Object transformation records
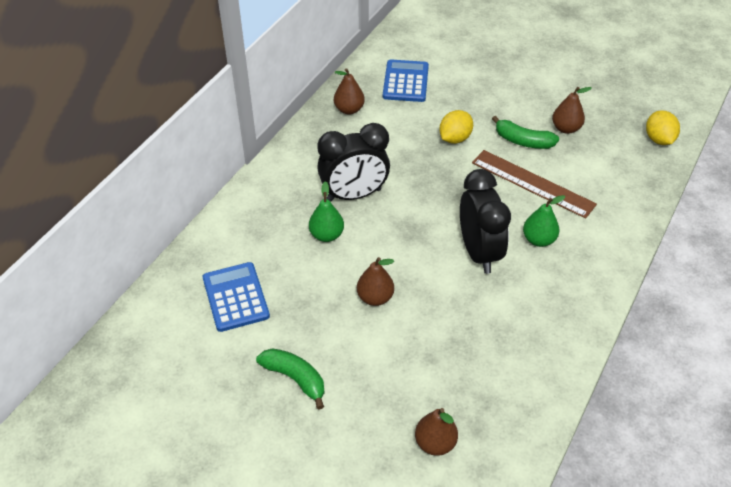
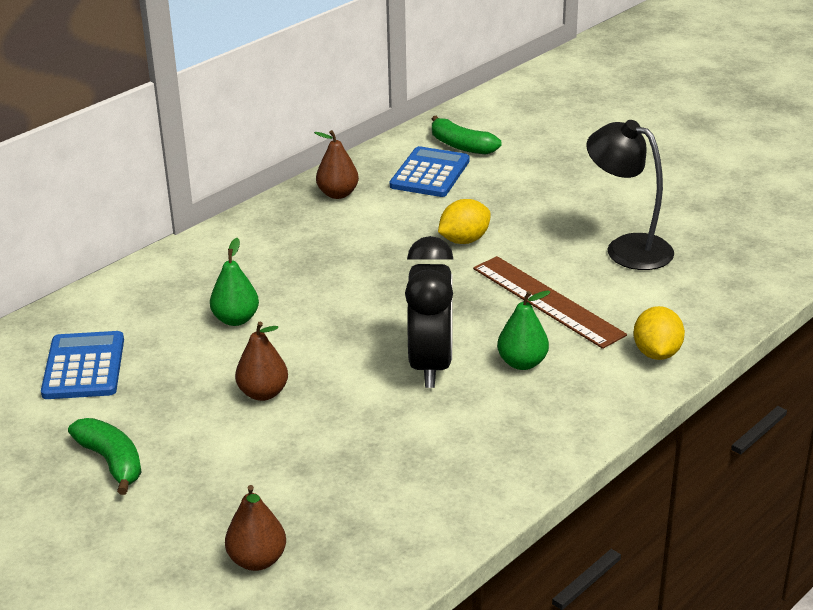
camera: 15 degrees right, 15 degrees down
black clock [317,123,390,202] -> none
green banana [492,116,559,149] -> green banana moved to [432,116,501,154]
brown pear [552,87,592,134] -> black lamp [586,120,674,270]
yellow lemon [646,111,680,145] -> yellow lemon moved to [633,306,685,360]

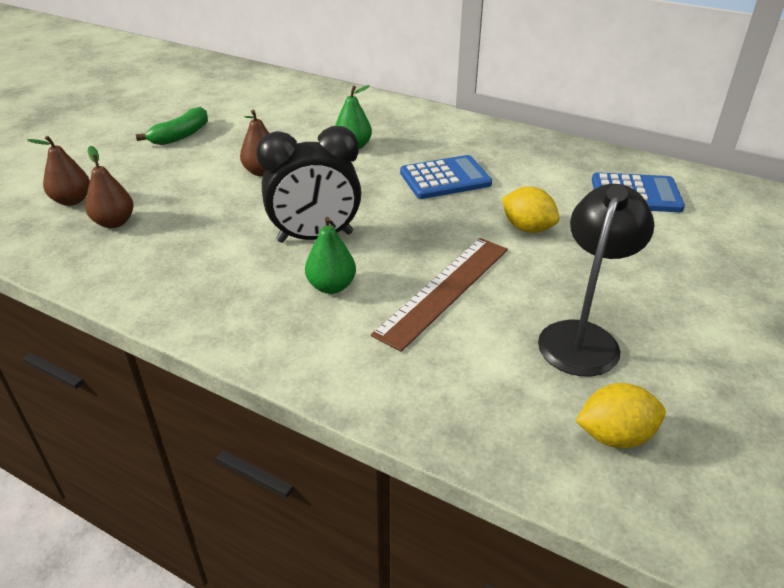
camera: 75 degrees right, 5 degrees up
blue calculator [41,331,124,399] -> blue calculator moved to [400,155,492,199]
brown pear [314,130,359,199] -> brown pear moved to [85,146,133,228]
green banana [432,116,501,154] -> none
yellow lemon [633,306,685,360] -> yellow lemon moved to [576,383,666,449]

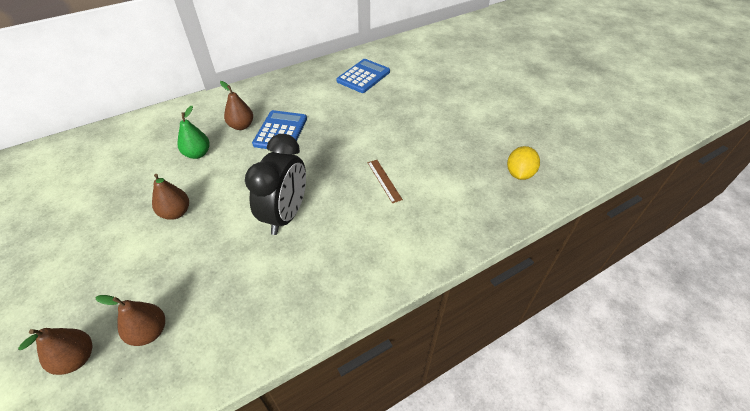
camera: 60 degrees left, 10 degrees up
green banana [136,107,208,145] -> none
green pear [305,217,356,294] -> none
brown ruler [371,238,508,352] -> brown ruler [368,160,403,203], size x0.51
yellow lemon [502,187,560,233] -> none
black lamp [538,184,654,377] -> none
none -> brown pear [220,81,253,130]

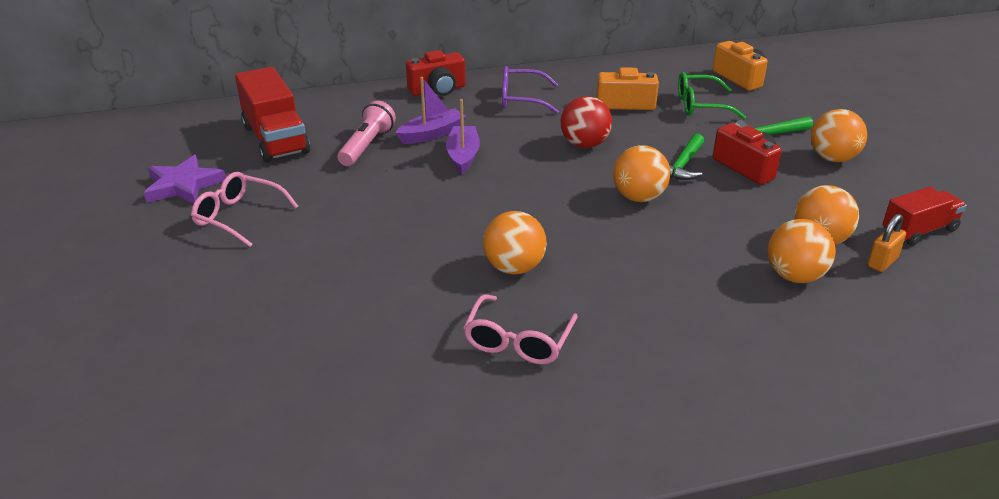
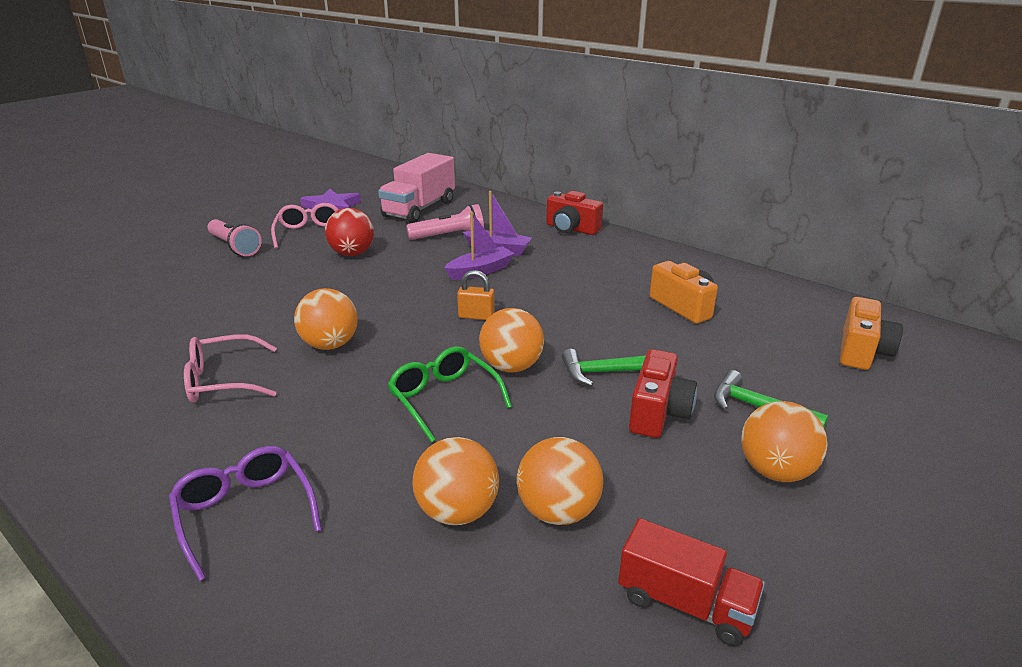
camera: 55 degrees right, 5 degrees down
red truck [235,67,310,163] -> pink truck [378,153,455,223]
purple glasses [502,66,559,114] -> purple glasses moved to [169,446,322,581]
red ball [561,96,612,148] -> red ball moved to [325,208,374,256]
green glasses [678,72,746,119] -> green glasses moved to [388,346,512,442]
orange padlock [867,214,906,272] -> orange padlock moved to [457,270,495,320]
none -> pink flashlight [207,219,262,256]

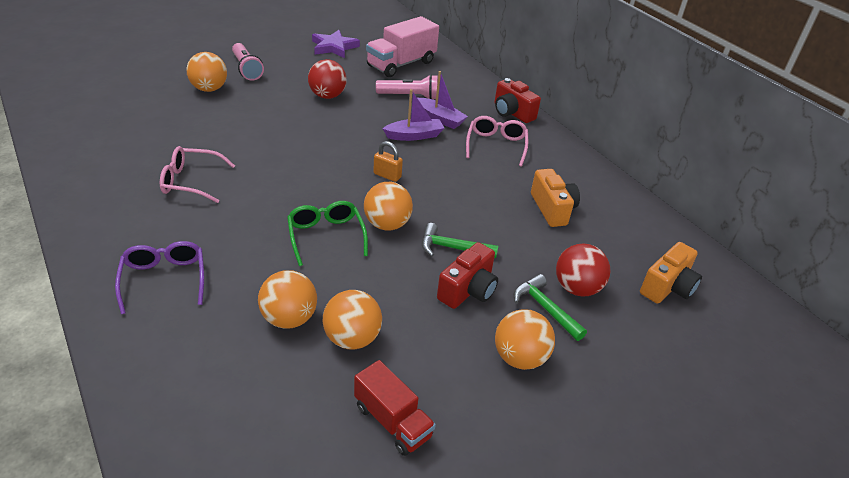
camera: 15 degrees right, 10 degrees up
pink glasses [271,203,339,249] -> pink glasses moved to [466,116,528,166]
orange ball [294,288,358,350] -> orange ball moved to [186,52,227,92]
none -> red ball [556,243,611,297]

■ Activity
Using the entries above, find all lines with "pear". Copy them.

■ Output for this task
brown pear [552,87,592,134] -> black lamp [586,120,674,270]
brown pear [314,130,359,199] -> brown pear moved to [85,146,133,228]
green pear [305,217,356,294] -> none
none -> brown pear [220,81,253,130]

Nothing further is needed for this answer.